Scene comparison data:
————————
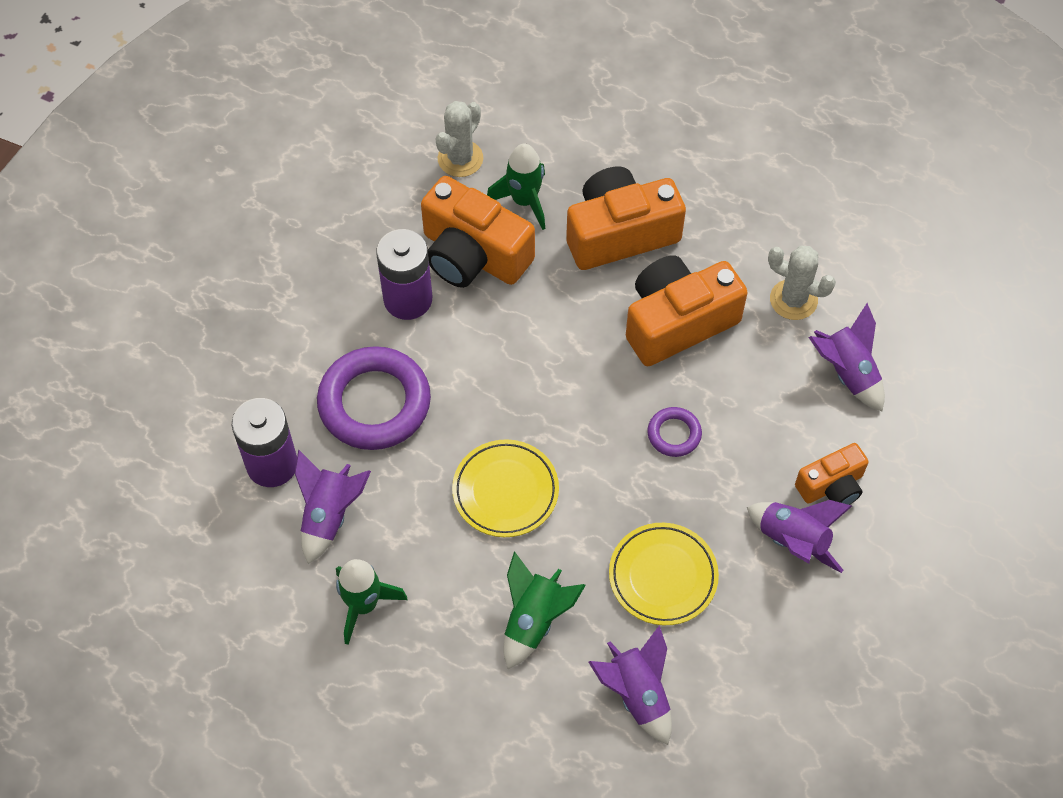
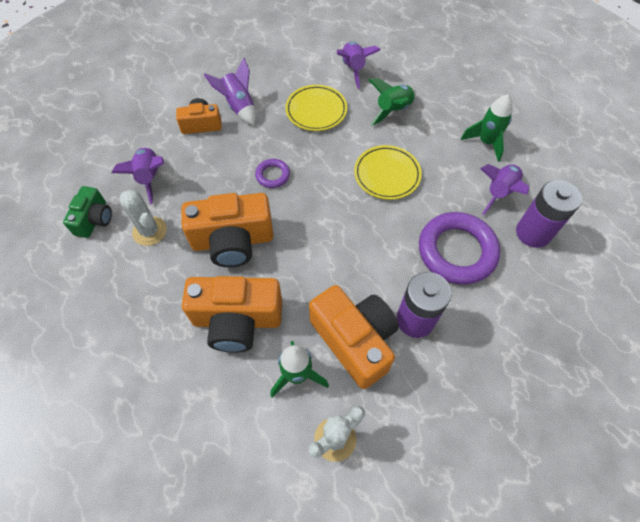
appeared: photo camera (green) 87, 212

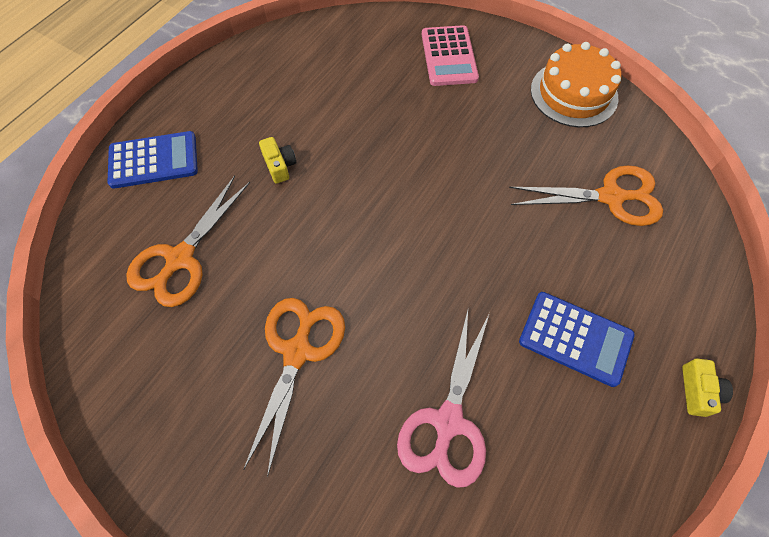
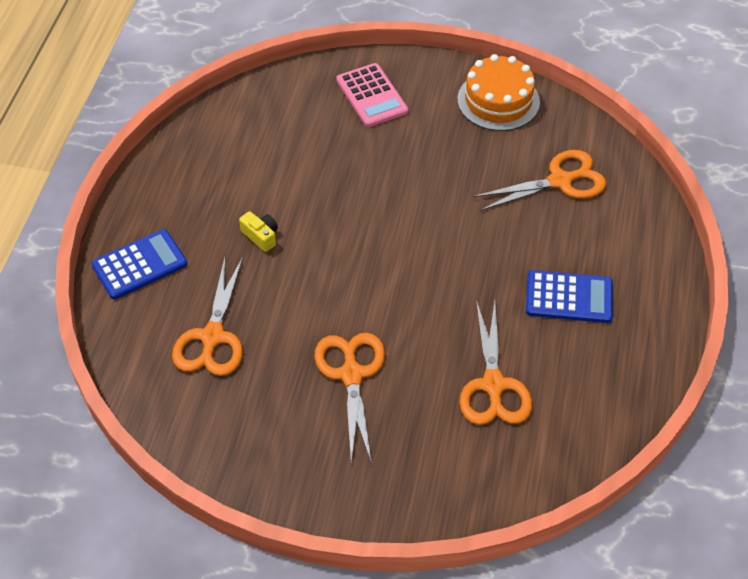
missing: photo camera (yellow) 707, 388
colour: scissors (pink) 443, 399 to scissors (orange-coloured) 496, 363

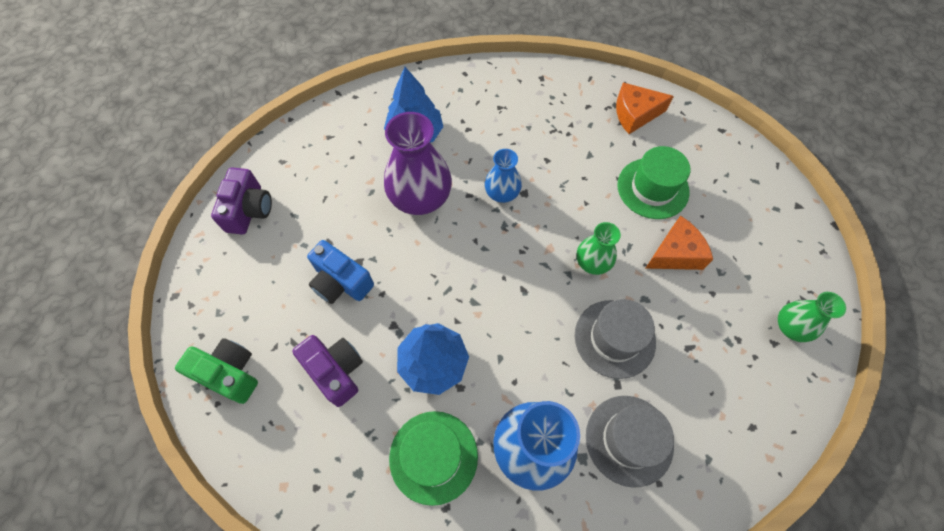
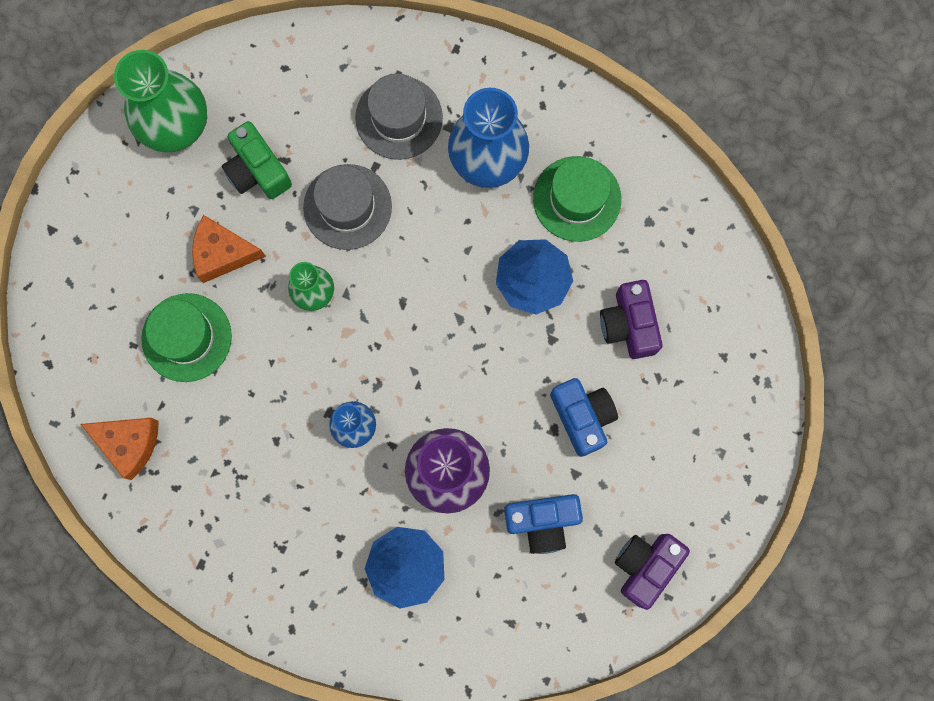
appeared: photo camera (blue) 543, 524
relocated: photo camera (green) 216, 371 to 257, 160
size: tall vase (green) 812, 317 = 160, 101 x1.78

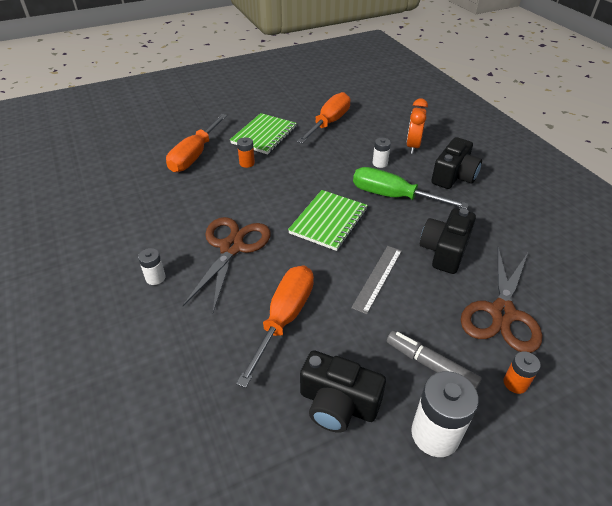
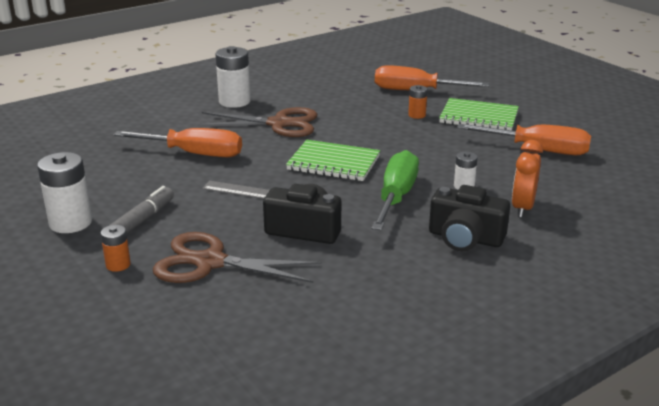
missing: photo camera (black) 343, 391
spun: alarm clock (orange-coloured) 417, 126 = 527, 179 75 degrees counterclockwise
size: power cell (white) 152, 266 = 233, 77 x1.87

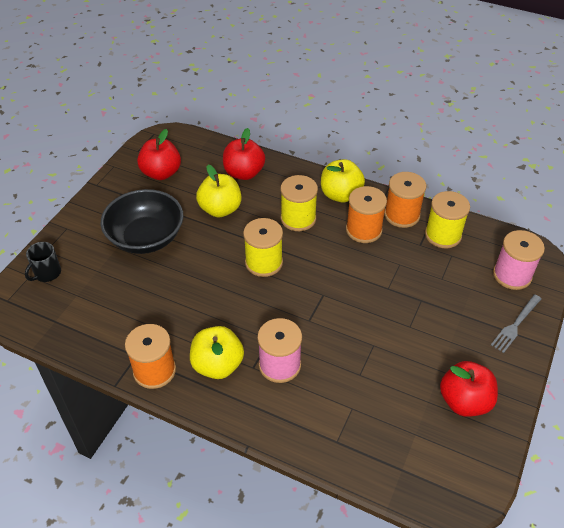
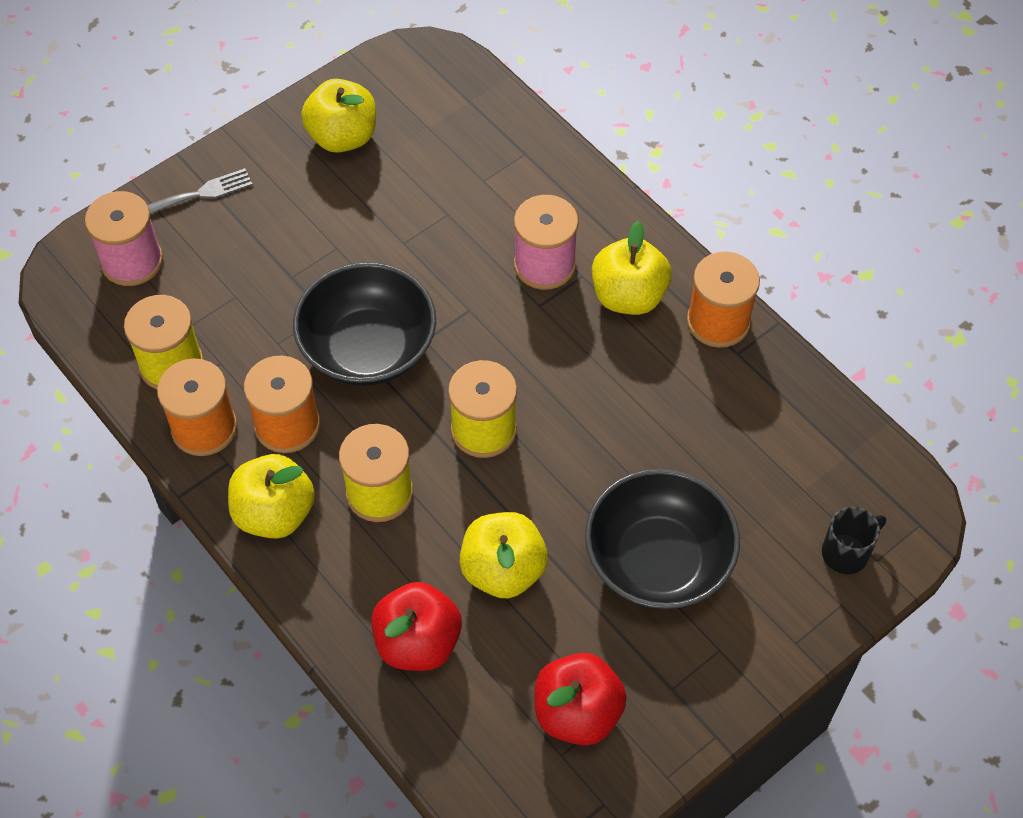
appeared: bowl (black) 364, 324
colour: apple (crimson) 469, 389 to apple (yellow) 338, 116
————————
EXERCISE INSTRUCTIONS —
Excluding the pictures, transcribe each entry above word for word.

THE ANSWER —
appeared: photo camera (green) 87, 212

missing: photo camera (yellow) 707, 388
colour: scissors (pink) 443, 399 to scissors (orange-coloured) 496, 363

appeared: photo camera (blue) 543, 524
relocated: photo camera (green) 216, 371 to 257, 160
size: tall vase (green) 812, 317 = 160, 101 x1.78

missing: photo camera (black) 343, 391
spun: alarm clock (orange-coloured) 417, 126 = 527, 179 75 degrees counterclockwise
size: power cell (white) 152, 266 = 233, 77 x1.87

appeared: bowl (black) 364, 324
colour: apple (crimson) 469, 389 to apple (yellow) 338, 116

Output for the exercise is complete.